Give the records back exactly as written, but without the images.

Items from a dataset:
____

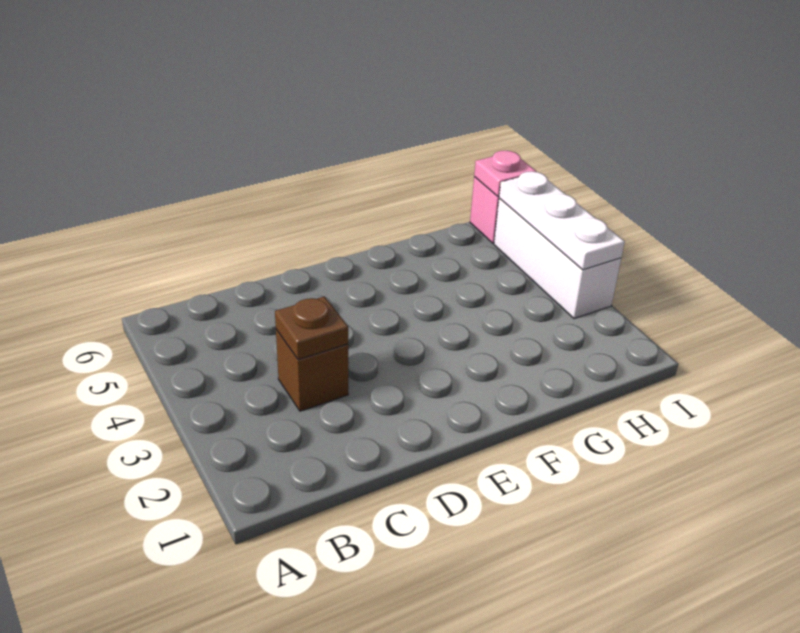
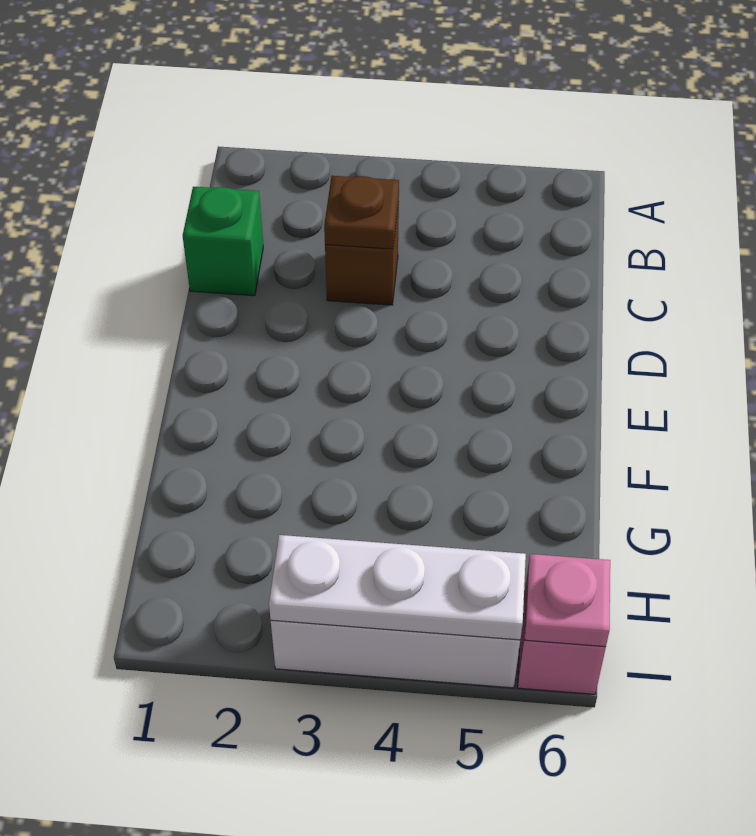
none -> green brick C1 level 1

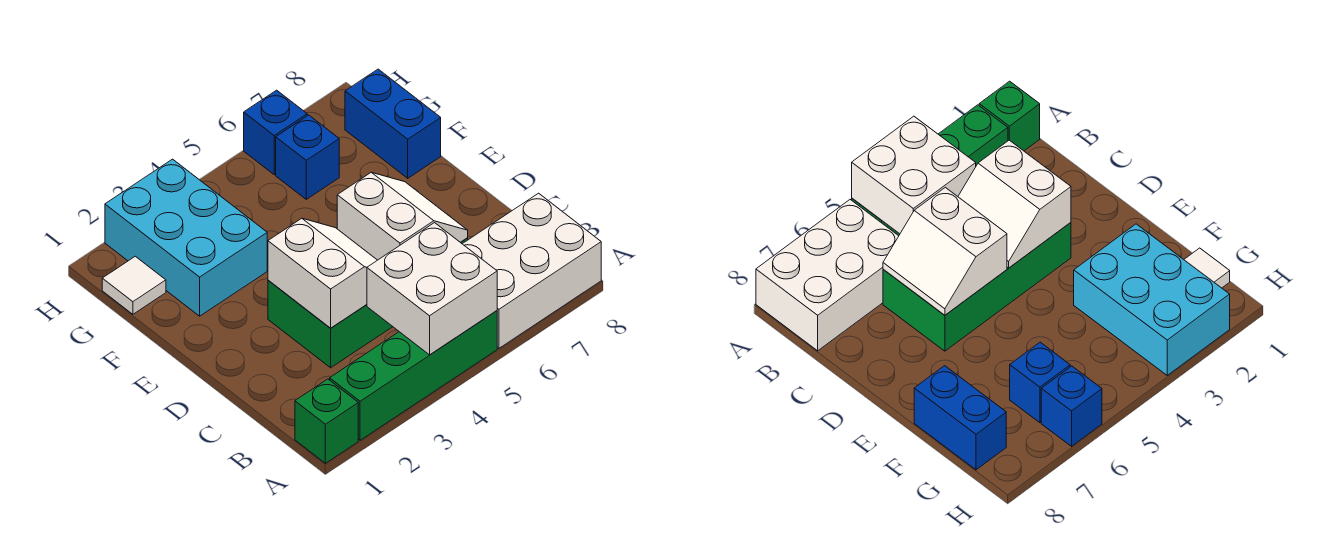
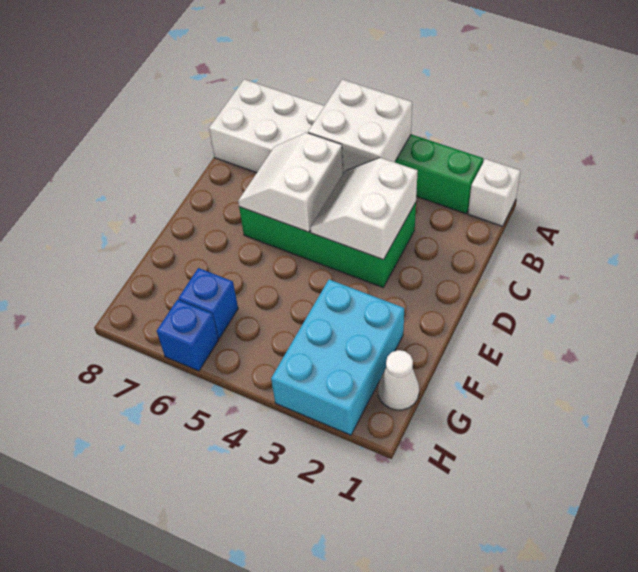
green brick A1 level 1 -> white brick A1 level 1
blue brick F8:G8 level 1 -> none
white tile G1 level 1 -> white cone G1 level 1

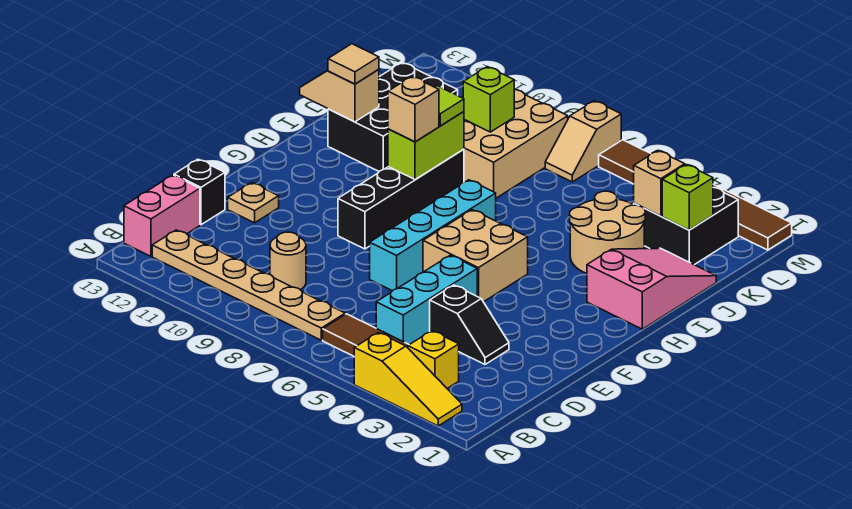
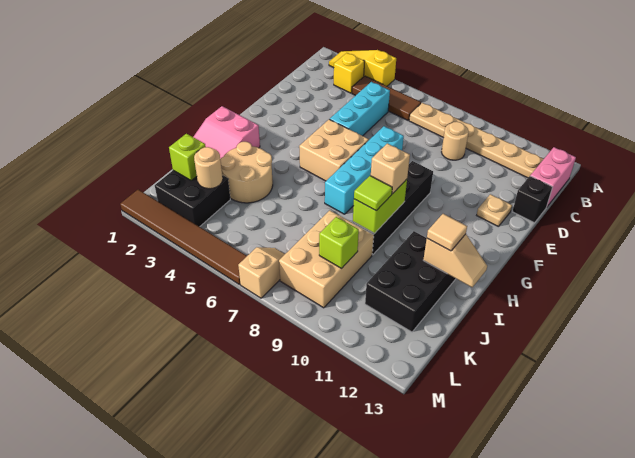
black slope D3:D4 level 1 top 4 -> none
tan brick K3 level 2 -> tan round brick K3 level 2

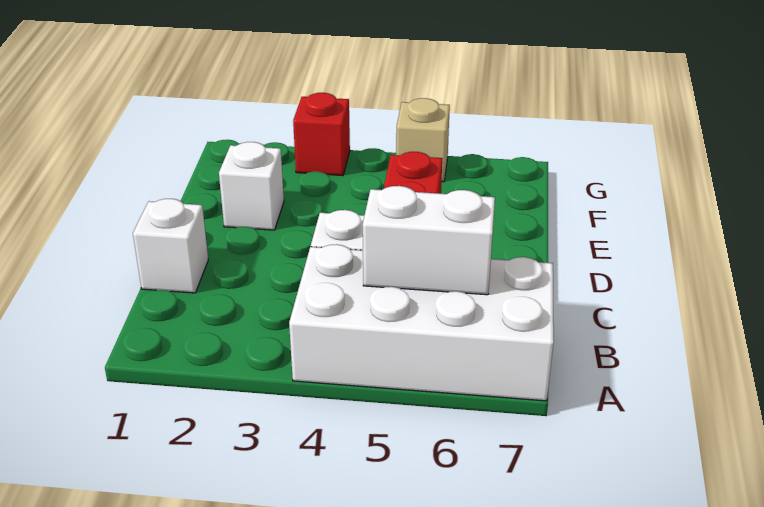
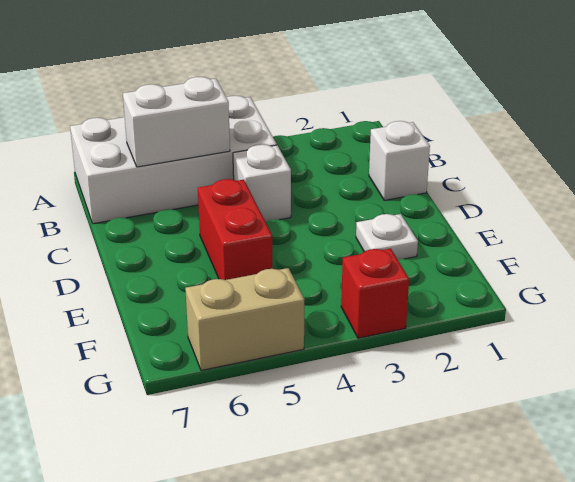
white brick E2 level 1 -> white plate E2 level 1
tan brick G5 level 1 -> tan brick G5:G6 level 1

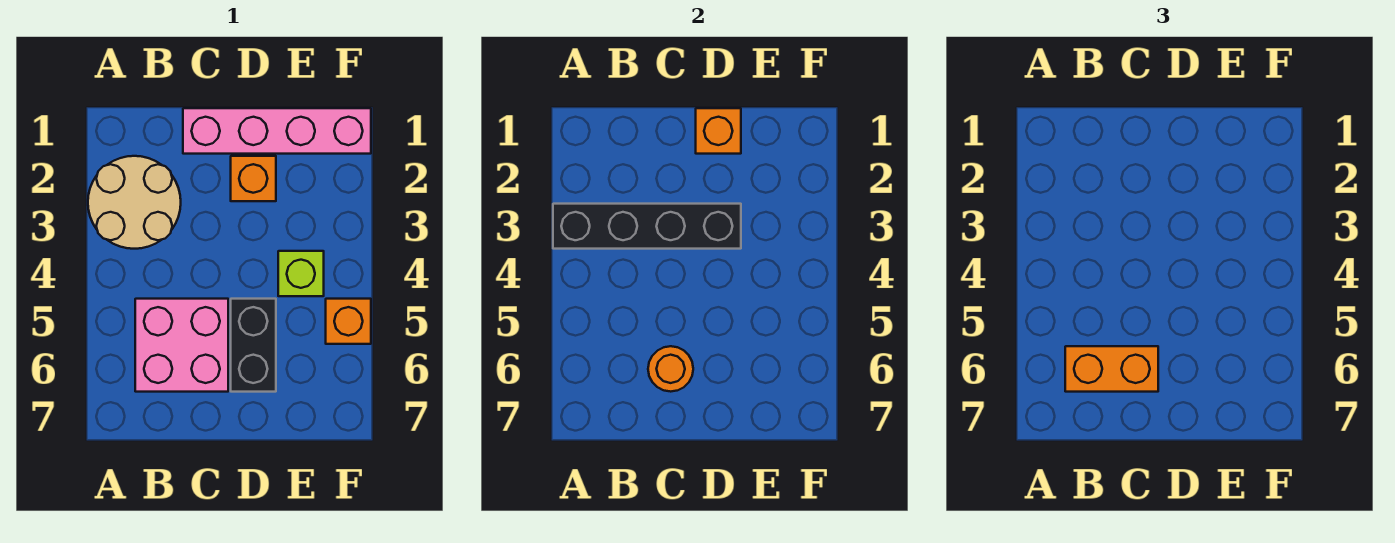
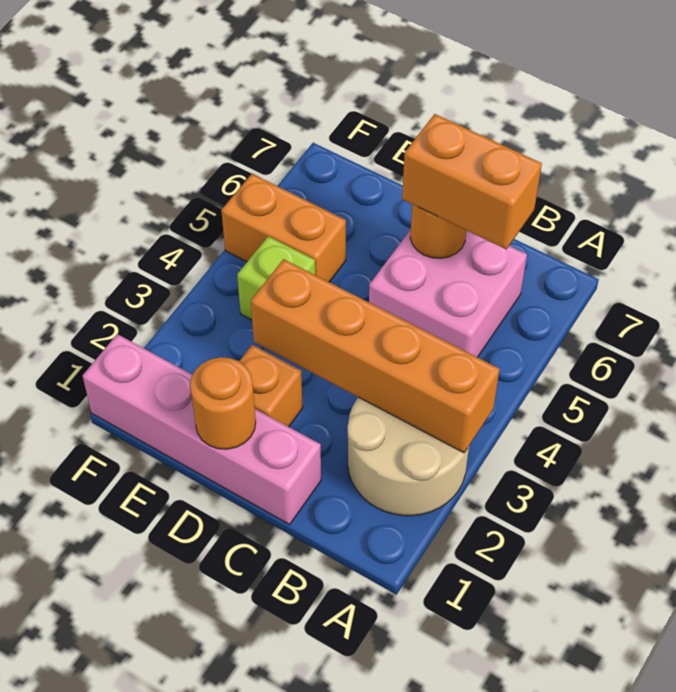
black brick A3:D3 level 2 -> orange brick A3:D3 level 2
orange brick D1 level 2 -> orange round brick D1 level 2
black brick D5:D6 level 1 -> none
orange brick F5 level 1 -> orange brick E5:F5 level 1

____

• **Task answer**:
none -> green brick C1 level 1

green brick A1 level 1 -> white brick A1 level 1
blue brick F8:G8 level 1 -> none
white tile G1 level 1 -> white cone G1 level 1

black slope D3:D4 level 1 top 4 -> none
tan brick K3 level 2 -> tan round brick K3 level 2

white brick E2 level 1 -> white plate E2 level 1
tan brick G5 level 1 -> tan brick G5:G6 level 1

black brick A3:D3 level 2 -> orange brick A3:D3 level 2
orange brick D1 level 2 -> orange round brick D1 level 2
black brick D5:D6 level 1 -> none
orange brick F5 level 1 -> orange brick E5:F5 level 1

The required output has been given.